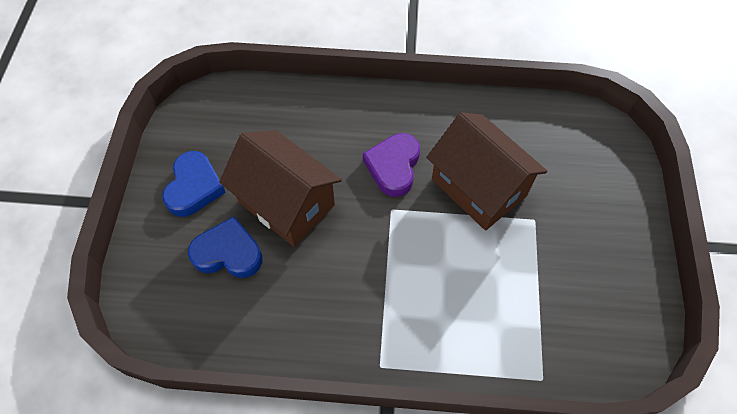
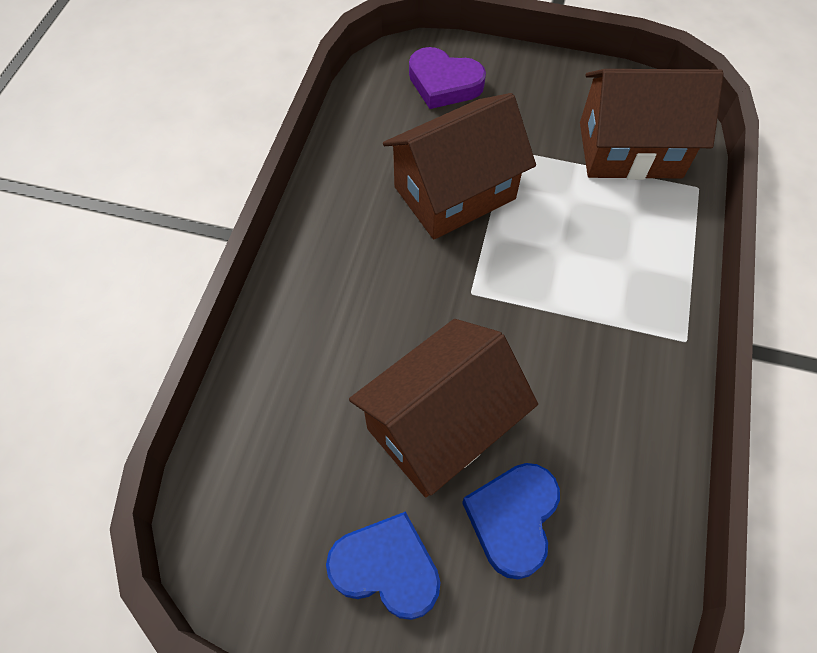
camera: 80 degrees left, 0 degrees up
(393, 167) = (405, 279): purple heart -> purple heart (444, 83)
(567, 318) = (630, 150): none -> brown house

+++

**WHAT TO WORK ON:** Set the material above down again word for word. Include none of its pictures.

**ANSWER BOX:**
camera: 80 degrees left, 0 degrees up
(393, 167) = (405, 279): purple heart -> purple heart (444, 83)
(567, 318) = (630, 150): none -> brown house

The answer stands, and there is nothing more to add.